### Aim of the task
Below is a listing. Quote from it, exactly, the lines from the one containing "cyan rectangle at" down to the one containing "white L-shape at", both ends included, and nothing else.

::: Dataset extract

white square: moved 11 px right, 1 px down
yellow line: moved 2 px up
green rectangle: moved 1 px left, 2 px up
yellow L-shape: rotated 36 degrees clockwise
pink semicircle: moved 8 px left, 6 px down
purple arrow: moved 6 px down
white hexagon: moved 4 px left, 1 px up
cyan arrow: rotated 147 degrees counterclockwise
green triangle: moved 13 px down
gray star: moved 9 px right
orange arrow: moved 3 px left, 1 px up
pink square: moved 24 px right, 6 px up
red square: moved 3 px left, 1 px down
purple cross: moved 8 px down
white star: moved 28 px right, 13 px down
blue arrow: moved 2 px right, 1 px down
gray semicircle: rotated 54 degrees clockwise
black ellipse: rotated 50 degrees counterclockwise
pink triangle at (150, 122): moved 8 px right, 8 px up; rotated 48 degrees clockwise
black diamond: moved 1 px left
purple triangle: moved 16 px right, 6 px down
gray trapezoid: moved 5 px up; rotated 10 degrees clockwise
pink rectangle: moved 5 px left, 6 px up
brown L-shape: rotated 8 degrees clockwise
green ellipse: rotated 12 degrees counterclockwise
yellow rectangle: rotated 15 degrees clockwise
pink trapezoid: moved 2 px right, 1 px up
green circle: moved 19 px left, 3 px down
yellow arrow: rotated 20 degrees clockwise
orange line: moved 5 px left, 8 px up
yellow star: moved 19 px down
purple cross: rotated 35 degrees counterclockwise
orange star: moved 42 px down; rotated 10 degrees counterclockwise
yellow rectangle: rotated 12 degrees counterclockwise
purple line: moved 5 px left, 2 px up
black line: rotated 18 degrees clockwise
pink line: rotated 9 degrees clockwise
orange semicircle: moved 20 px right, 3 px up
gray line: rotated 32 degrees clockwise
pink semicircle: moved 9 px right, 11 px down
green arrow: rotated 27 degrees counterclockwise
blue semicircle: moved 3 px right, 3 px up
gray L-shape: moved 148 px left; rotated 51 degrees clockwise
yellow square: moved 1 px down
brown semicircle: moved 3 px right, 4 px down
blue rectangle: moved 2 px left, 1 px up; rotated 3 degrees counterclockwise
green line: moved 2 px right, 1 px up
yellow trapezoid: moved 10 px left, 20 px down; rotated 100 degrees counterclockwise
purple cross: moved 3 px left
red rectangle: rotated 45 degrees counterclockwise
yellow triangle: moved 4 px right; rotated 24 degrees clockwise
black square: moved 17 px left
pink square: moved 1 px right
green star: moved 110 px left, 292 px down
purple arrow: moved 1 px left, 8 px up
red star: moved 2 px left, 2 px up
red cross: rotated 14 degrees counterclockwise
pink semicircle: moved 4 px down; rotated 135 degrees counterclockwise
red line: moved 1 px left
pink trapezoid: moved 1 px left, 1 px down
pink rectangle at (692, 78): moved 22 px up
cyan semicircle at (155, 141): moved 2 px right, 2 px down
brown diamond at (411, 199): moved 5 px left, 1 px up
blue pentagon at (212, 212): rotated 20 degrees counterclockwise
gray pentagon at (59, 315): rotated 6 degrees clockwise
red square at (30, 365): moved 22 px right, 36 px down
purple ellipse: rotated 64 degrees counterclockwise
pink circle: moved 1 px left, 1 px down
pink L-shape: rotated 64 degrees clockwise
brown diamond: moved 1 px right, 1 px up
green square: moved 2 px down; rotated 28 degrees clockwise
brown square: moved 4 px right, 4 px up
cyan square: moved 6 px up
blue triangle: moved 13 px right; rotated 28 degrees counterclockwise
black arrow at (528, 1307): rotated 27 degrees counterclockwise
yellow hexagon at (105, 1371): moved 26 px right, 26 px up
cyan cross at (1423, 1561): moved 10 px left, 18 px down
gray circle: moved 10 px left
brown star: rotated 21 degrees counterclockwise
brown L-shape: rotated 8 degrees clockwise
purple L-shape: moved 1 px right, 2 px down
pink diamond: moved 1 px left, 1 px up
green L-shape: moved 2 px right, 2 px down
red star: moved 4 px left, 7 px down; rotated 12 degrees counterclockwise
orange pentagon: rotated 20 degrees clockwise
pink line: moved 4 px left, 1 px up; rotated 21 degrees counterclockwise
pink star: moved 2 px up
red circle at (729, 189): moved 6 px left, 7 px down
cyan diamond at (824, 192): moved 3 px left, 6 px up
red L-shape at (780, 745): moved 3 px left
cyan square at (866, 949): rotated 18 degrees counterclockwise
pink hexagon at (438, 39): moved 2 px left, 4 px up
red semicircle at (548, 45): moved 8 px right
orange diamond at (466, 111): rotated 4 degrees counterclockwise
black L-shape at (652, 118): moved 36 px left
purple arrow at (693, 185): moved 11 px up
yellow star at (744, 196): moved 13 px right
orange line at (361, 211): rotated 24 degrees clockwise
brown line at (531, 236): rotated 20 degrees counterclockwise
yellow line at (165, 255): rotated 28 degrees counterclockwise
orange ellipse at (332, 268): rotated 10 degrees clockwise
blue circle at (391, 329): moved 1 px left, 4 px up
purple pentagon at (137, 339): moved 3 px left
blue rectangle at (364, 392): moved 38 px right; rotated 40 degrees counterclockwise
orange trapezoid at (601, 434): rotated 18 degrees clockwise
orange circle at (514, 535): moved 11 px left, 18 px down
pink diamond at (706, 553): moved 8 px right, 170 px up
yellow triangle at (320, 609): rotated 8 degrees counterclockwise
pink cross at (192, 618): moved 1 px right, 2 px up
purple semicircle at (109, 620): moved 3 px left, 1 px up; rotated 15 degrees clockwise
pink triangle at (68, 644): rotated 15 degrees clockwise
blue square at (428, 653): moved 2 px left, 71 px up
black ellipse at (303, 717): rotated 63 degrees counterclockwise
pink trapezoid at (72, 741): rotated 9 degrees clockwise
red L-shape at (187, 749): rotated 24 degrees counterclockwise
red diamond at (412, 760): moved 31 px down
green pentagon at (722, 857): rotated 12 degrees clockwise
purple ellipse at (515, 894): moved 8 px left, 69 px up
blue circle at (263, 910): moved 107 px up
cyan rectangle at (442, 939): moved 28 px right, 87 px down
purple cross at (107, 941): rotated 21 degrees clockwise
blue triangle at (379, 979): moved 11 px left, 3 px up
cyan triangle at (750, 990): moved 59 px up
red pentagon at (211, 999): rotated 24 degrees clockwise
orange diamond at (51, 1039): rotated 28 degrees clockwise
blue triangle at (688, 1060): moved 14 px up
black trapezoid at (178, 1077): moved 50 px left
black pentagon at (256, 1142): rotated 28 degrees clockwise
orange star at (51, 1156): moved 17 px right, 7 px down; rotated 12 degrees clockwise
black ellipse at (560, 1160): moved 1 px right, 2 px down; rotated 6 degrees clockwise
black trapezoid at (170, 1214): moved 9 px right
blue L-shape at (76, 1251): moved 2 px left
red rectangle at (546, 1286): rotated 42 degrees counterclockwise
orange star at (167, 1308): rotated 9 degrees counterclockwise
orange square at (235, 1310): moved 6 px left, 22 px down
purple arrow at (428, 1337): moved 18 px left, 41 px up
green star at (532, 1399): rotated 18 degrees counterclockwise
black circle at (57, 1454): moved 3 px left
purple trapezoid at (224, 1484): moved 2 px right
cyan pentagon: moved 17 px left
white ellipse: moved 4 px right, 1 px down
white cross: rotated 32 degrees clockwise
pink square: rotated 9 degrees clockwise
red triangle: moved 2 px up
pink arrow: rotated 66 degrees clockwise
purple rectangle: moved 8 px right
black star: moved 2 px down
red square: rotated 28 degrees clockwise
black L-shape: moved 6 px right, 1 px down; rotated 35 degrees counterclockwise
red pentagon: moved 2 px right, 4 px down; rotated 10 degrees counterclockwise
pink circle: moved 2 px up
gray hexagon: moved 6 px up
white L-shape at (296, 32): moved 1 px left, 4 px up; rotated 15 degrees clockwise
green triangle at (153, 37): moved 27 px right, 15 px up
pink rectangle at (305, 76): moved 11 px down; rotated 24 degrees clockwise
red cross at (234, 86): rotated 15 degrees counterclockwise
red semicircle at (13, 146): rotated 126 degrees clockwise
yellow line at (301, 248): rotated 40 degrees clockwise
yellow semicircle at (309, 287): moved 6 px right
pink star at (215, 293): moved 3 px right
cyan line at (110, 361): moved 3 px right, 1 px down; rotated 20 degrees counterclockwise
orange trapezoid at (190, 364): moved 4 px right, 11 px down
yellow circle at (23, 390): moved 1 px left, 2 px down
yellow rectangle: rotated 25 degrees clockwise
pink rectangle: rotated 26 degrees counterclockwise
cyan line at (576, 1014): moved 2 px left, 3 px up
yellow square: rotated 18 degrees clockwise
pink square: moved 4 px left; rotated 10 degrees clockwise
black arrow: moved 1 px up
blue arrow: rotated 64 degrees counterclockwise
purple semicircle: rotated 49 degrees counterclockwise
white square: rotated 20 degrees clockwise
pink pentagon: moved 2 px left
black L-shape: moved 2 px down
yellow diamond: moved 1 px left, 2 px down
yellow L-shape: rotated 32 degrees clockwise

::::::

### Output
cyan rectangle at (442, 939): moved 28 px right, 87 px down
purple cross at (107, 941): rotated 21 degrees clockwise
blue triangle at (379, 979): moved 11 px left, 3 px up
cyan triangle at (750, 990): moved 59 px up
red pentagon at (211, 999): rotated 24 degrees clockwise
orange diamond at (51, 1039): rotated 28 degrees clockwise
blue triangle at (688, 1060): moved 14 px up
black trapezoid at (178, 1077): moved 50 px left
black pentagon at (256, 1142): rotated 28 degrees clockwise
orange star at (51, 1156): moved 17 px right, 7 px down; rotated 12 degrees clockwise
black ellipse at (560, 1160): moved 1 px right, 2 px down; rotated 6 degrees clockwise
black trapezoid at (170, 1214): moved 9 px right
blue L-shape at (76, 1251): moved 2 px left
red rectangle at (546, 1286): rotated 42 degrees counterclockwise
orange star at (167, 1308): rotated 9 degrees counterclockwise
orange square at (235, 1310): moved 6 px left, 22 px down
purple arrow at (428, 1337): moved 18 px left, 41 px up
green star at (532, 1399): rotated 18 degrees counterclockwise
black circle at (57, 1454): moved 3 px left
purple trapezoid at (224, 1484): moved 2 px right
cyan pentagon: moved 17 px left
white ellipse: moved 4 px right, 1 px down
white cross: rotated 32 degrees clockwise
pink square: rotated 9 degrees clockwise
red triangle: moved 2 px up
pink arrow: rotated 66 degrees clockwise
purple rectangle: moved 8 px right
black star: moved 2 px down
red square: rotated 28 degrees clockwise
black L-shape: moved 6 px right, 1 px down; rotated 35 degrees counterclockwise
red pentagon: moved 2 px right, 4 px down; rotated 10 degrees counterclockwise
pink circle: moved 2 px up
gray hexagon: moved 6 px up
white L-shape at (296, 32): moved 1 px left, 4 px up; rotated 15 degrees clockwise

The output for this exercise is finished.